> _Exercise description_
All of the data is to be printed exactly, though the images must be left off.

> _Dataset excerpt_
**********

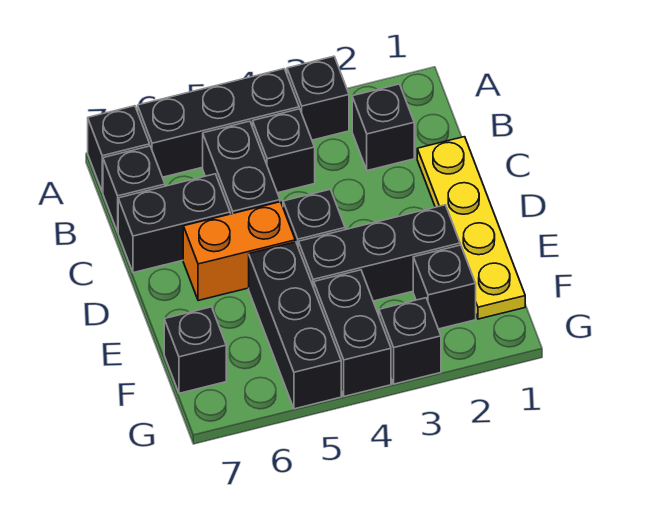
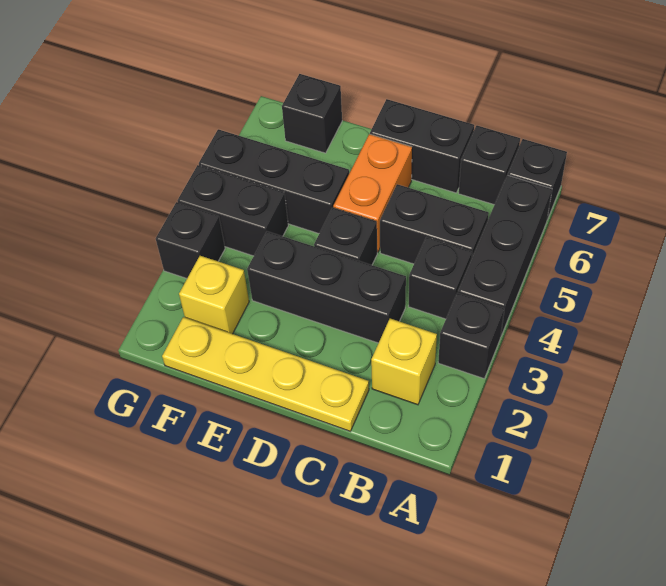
black brick B2 level 1 -> yellow brick B2 level 1
black brick C6:C7 level 1 -> black brick C7:D7 level 1
black brick E2:E4 level 1 -> black brick C3:E3 level 1
black brick F2 level 1 -> yellow brick F2 level 1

**********

> _Solution for this exercise_
black brick B2 level 1 -> yellow brick B2 level 1
black brick C6:C7 level 1 -> black brick C7:D7 level 1
black brick E2:E4 level 1 -> black brick C3:E3 level 1
black brick F2 level 1 -> yellow brick F2 level 1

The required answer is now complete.